* _Work order_
Retype only what runs from the beginning of the data through the line with "moved | dice"; please omit the pictures and keep every line exact.
----------
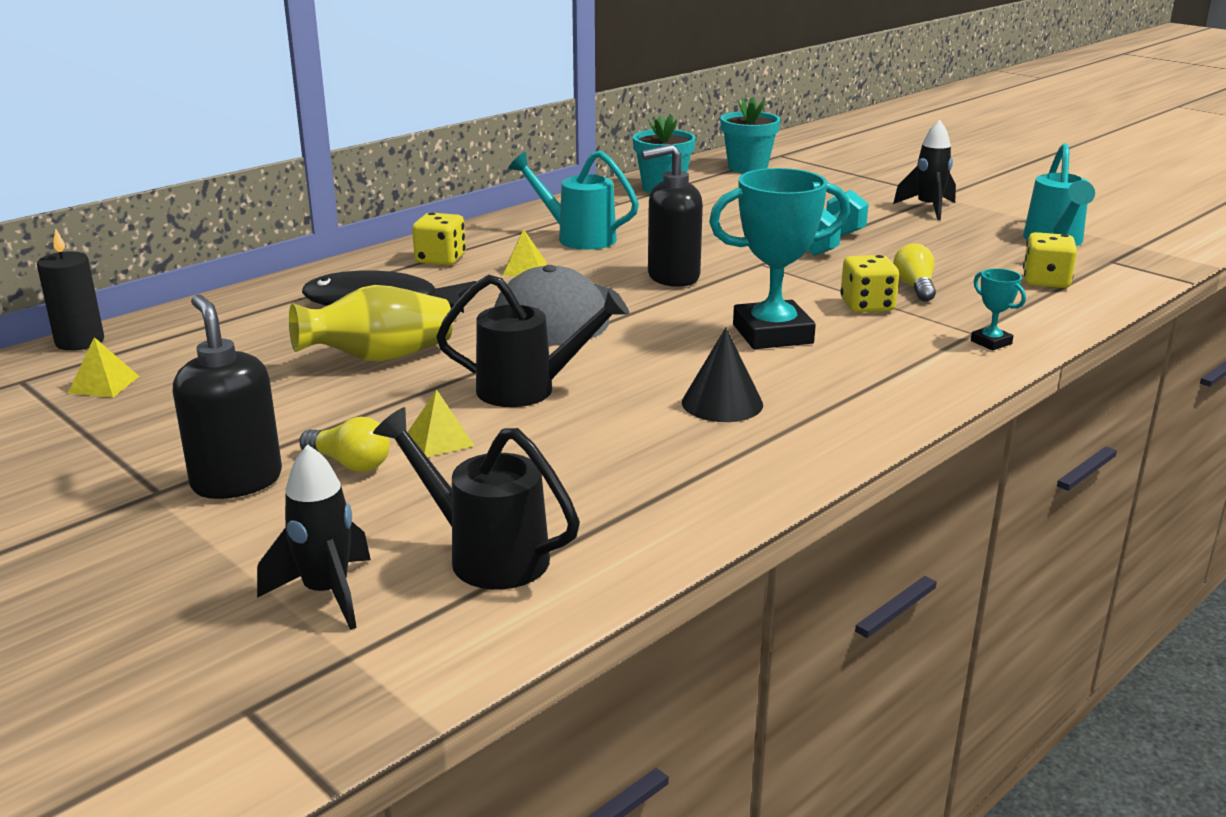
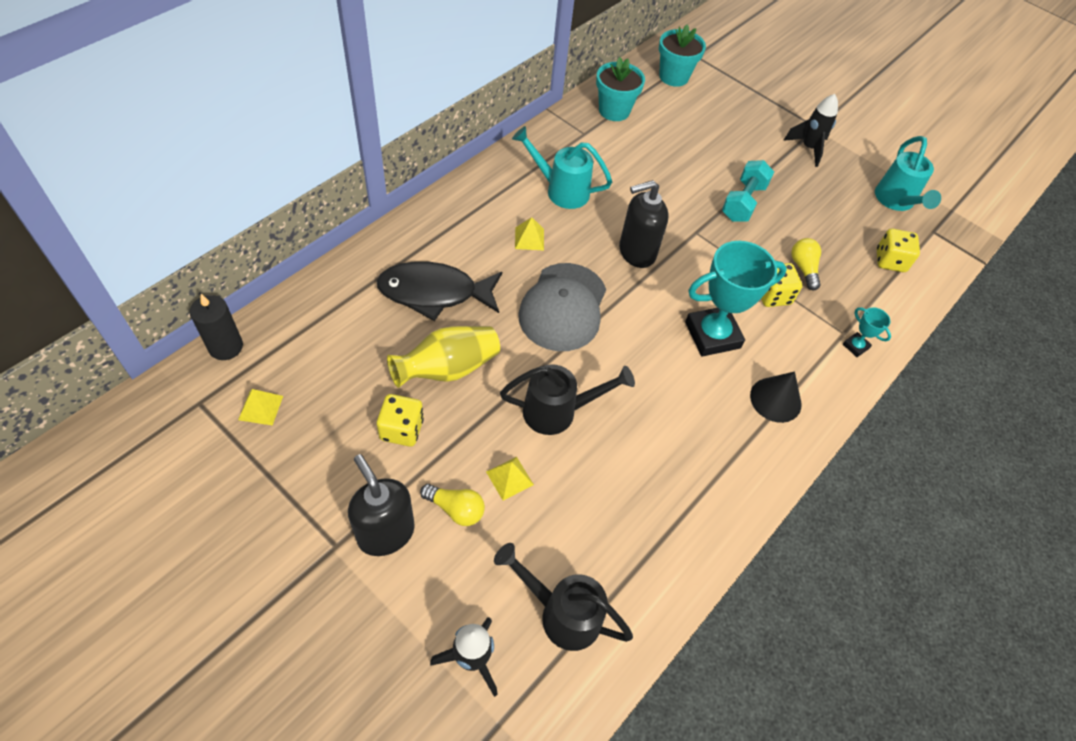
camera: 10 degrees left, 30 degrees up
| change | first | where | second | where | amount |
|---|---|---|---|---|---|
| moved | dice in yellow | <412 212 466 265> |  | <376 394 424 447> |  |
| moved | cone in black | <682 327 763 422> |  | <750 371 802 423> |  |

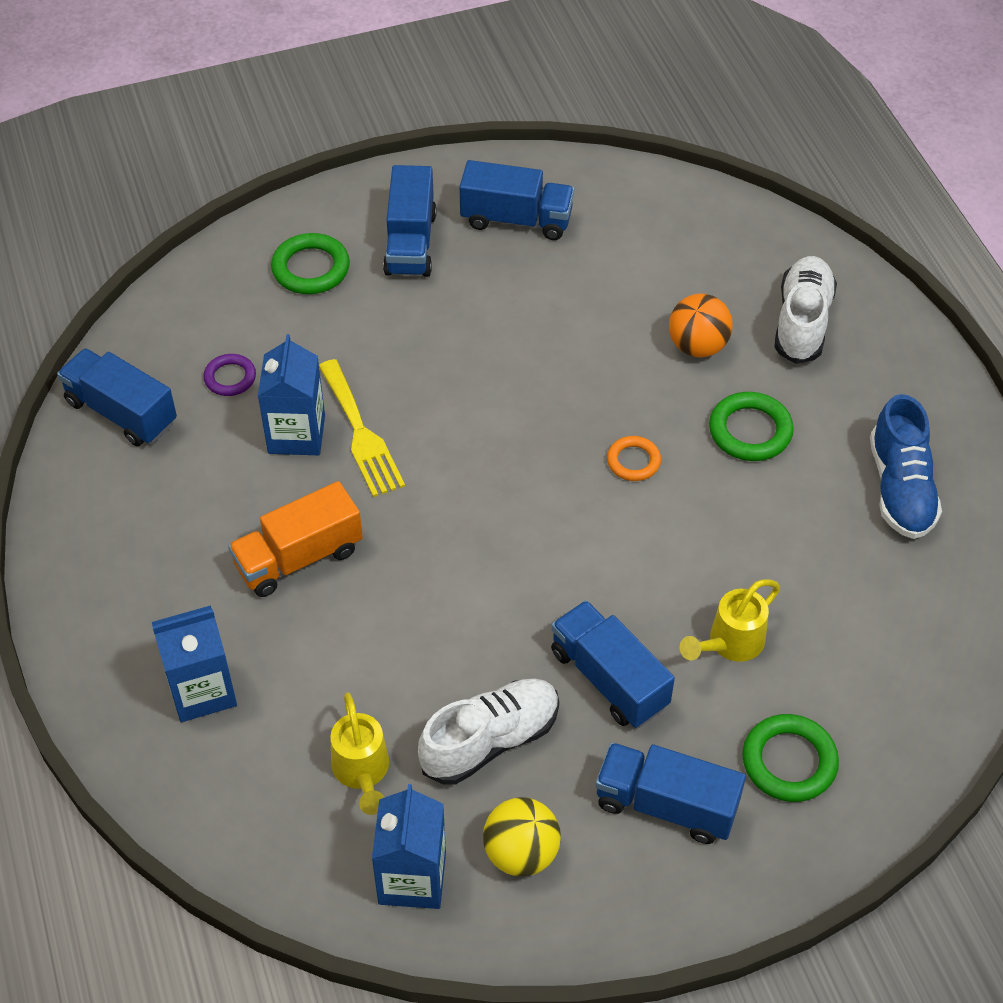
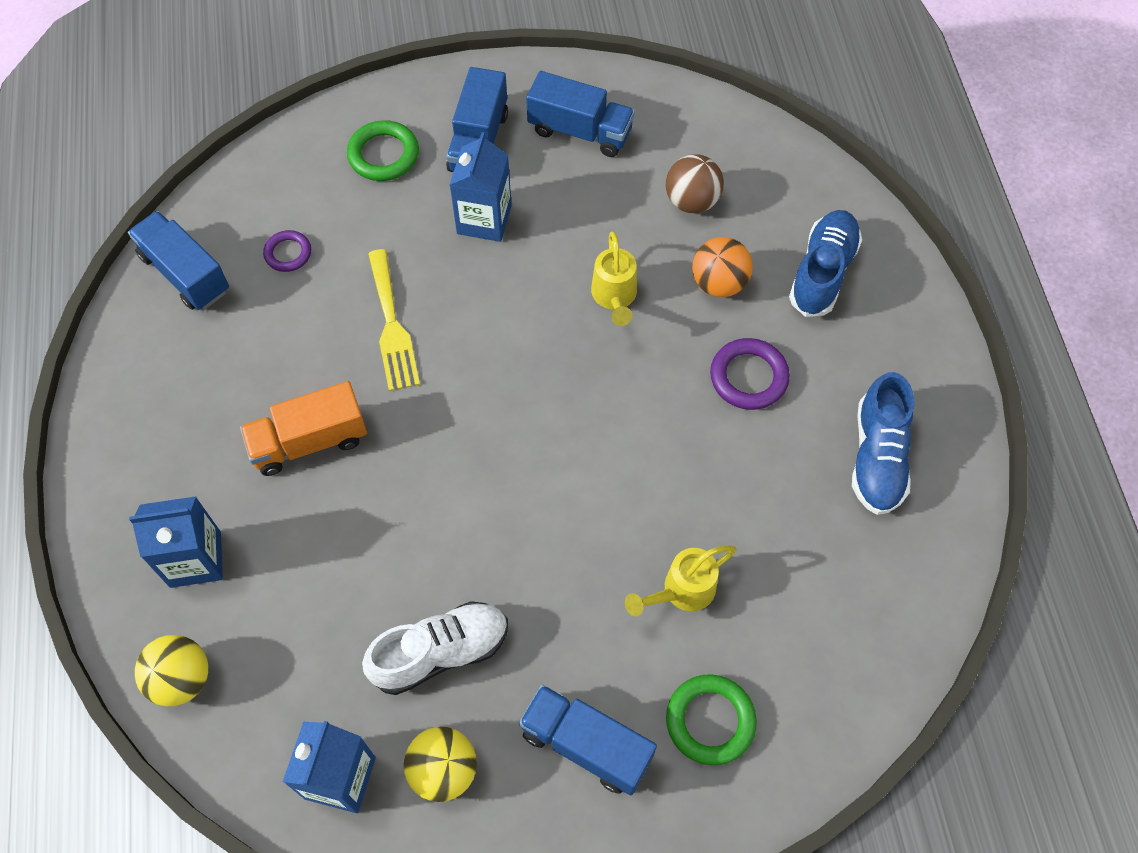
camera: 10 degrees right, 10 degrees up
| change | first | where | second | where | amount |
|---|---|---|---|---|---|
| recoloured | shoe in white | <775 256 837 364> | shoe in blue | <789 210 862 317> |  |
| moved | carton in blue | <258 334 325 455> |  | <450 132 512 242> |  |
| recoloured | ring in green | <709 392 794 461> | ring in purple | <710 338 790 410> |  |
| removed | ring in orange | <607 436 661 481> |  |  |  |
| removed | truck in blue | <551 600 675 728> |  |  |  |
| moved | watering can in yellow | <330 692 389 815> |  | <591 231 637 326> |  |
| added |  |  | ball in brown | <666 154 724 213> |  |
| added |  |  | ball in yellow | <135 635 208 707> |  |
----------
* _Task output_
camera: 10 degrees left, 30 degrees up
| change | first | where | second | where | amount |
|---|---|---|---|---|---|
| moved | dice in yellow | <412 212 466 265> |  | <376 394 424 447> |  |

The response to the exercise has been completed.